*EXERCISE INPUTS:*
—————

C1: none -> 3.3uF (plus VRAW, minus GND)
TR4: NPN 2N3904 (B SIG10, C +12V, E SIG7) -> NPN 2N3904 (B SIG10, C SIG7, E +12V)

—————

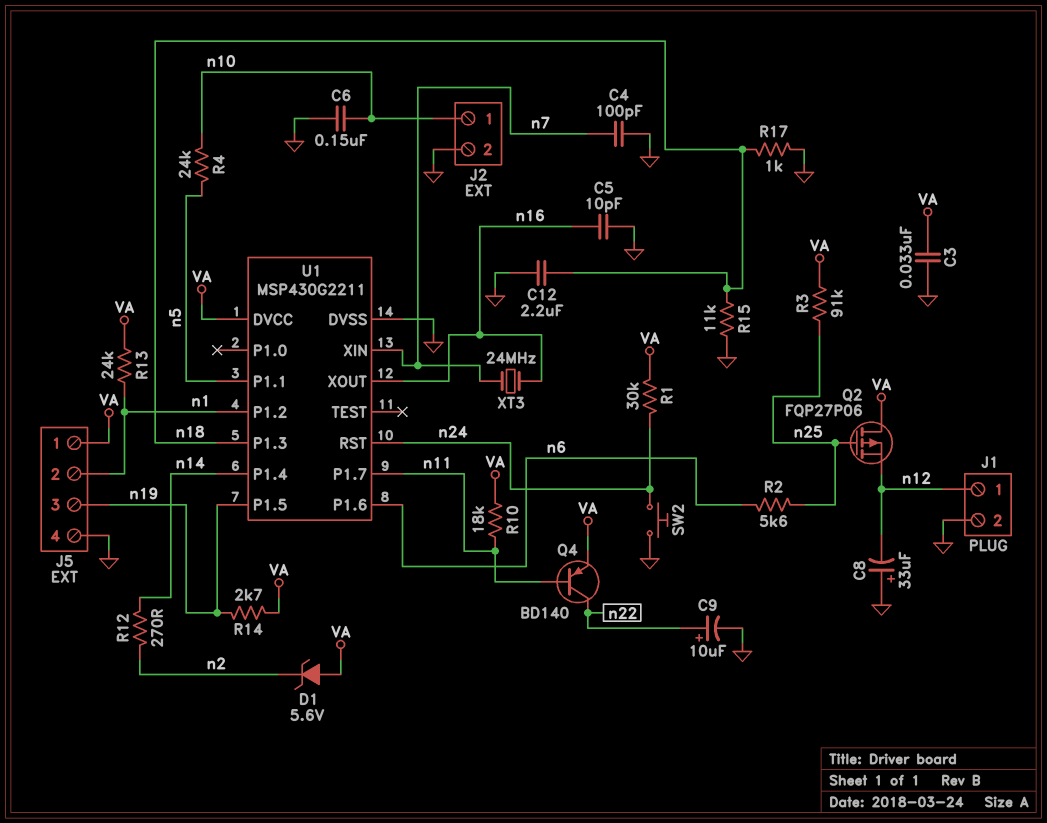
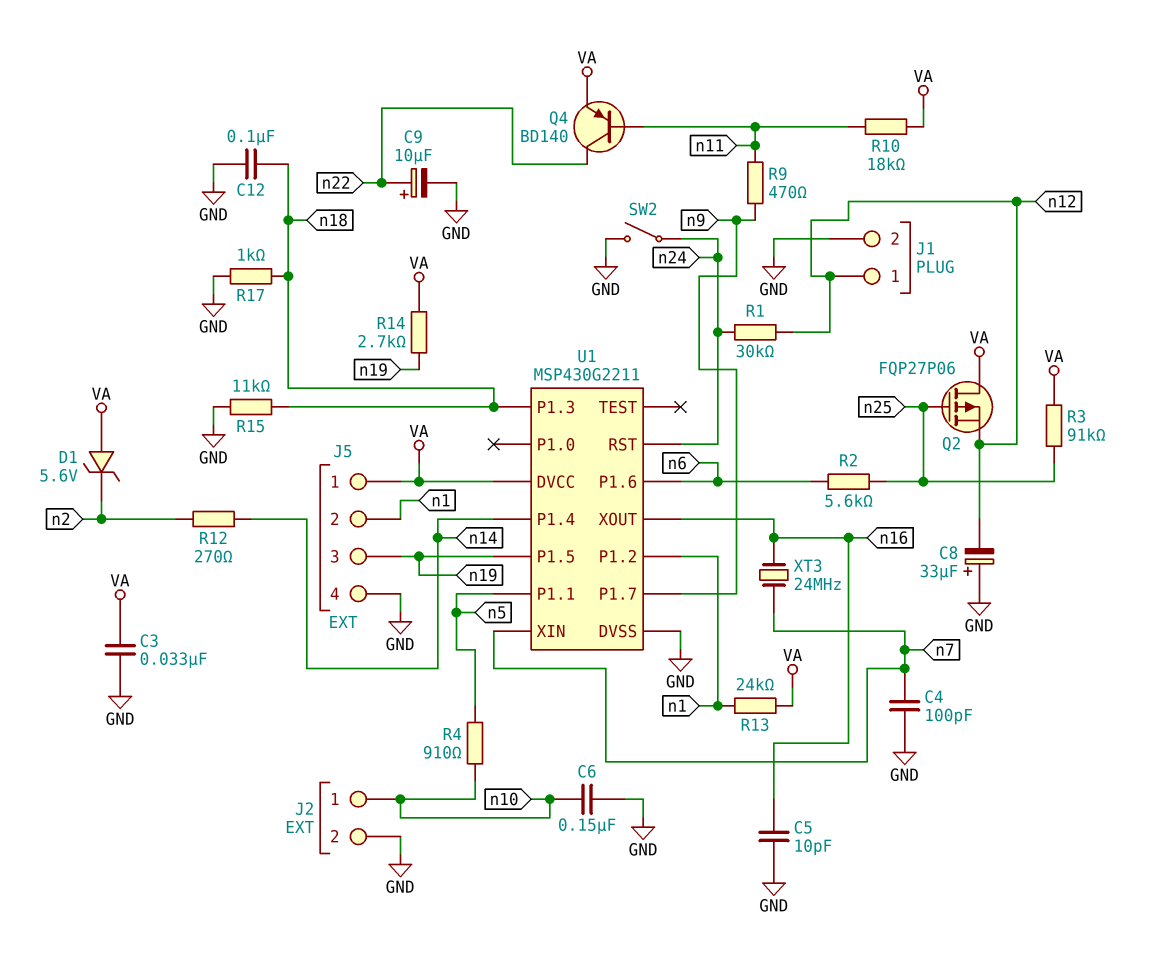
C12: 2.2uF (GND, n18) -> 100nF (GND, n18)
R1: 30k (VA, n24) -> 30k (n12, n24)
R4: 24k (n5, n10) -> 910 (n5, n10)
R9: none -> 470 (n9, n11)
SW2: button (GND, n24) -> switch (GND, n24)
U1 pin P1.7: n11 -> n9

—————

*WORK ITEM:* Look back at the entries above. Retype the line with "C1: none -> 3.3uF (plus VRAW, minus GND)", the line with "TR4: NPN 2N3904", and all lines in between.

*EXERCISE RESULT:*
C1: none -> 3.3uF (plus VRAW, minus GND)
TR4: NPN 2N3904 (B SIG10, C +12V, E SIG7) -> NPN 2N3904 (B SIG10, C SIG7, E +12V)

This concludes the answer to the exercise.